[Exercise details]: Each entry is to be given again exactly; drop the images.

** Opening Record excerpts block **

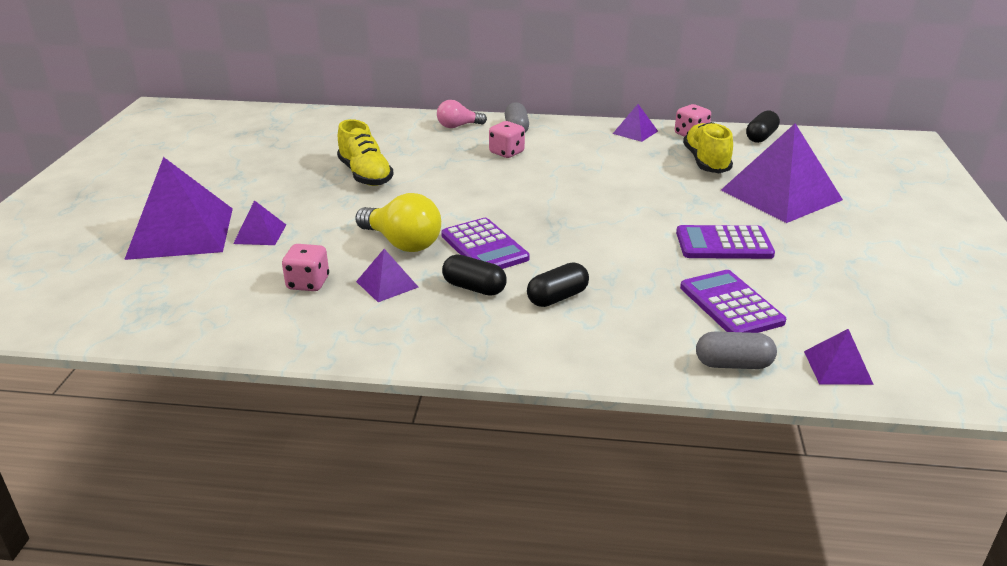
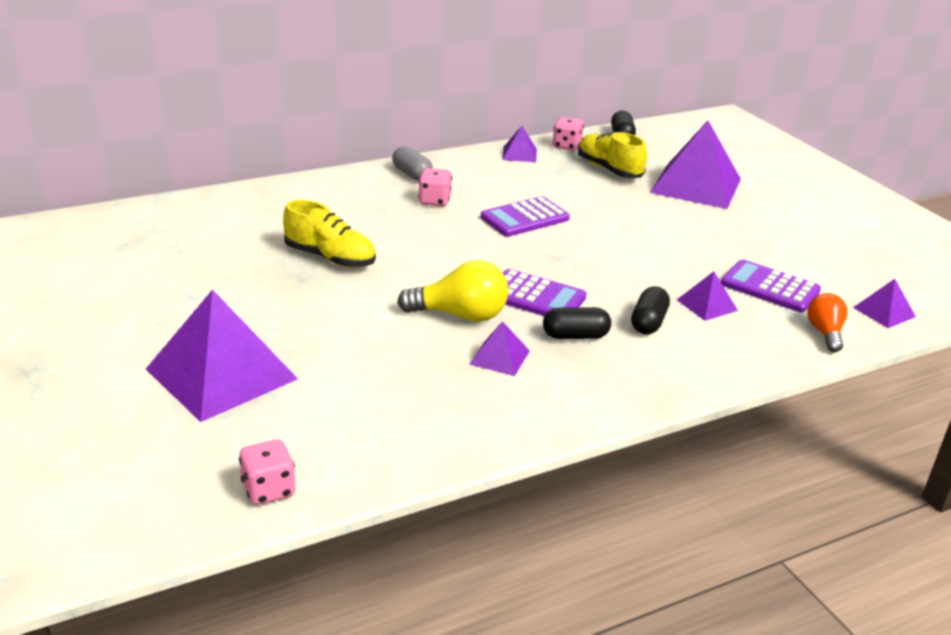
camera: 35 degrees left, 0 degrees up
(260, 234) = (310, 348): purple pyramid -> purple pyramid (707, 305)
(308, 283) = (428, 380): pink dice -> pink dice (268, 490)
(458, 126) = (352, 184): pink light bulb -> none
(723, 244) = (707, 239): purple calculator -> purple calculator (524, 218)
(733, 364) = (825, 333): grey capsule -> orange light bulb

** Closing Record excerpts block **

[Answer]:
camera: 35 degrees left, 0 degrees up
(260, 234) = (310, 348): purple pyramid -> purple pyramid (707, 305)
(308, 283) = (428, 380): pink dice -> pink dice (268, 490)
(458, 126) = (352, 184): pink light bulb -> none
(723, 244) = (707, 239): purple calculator -> purple calculator (524, 218)
(733, 364) = (825, 333): grey capsule -> orange light bulb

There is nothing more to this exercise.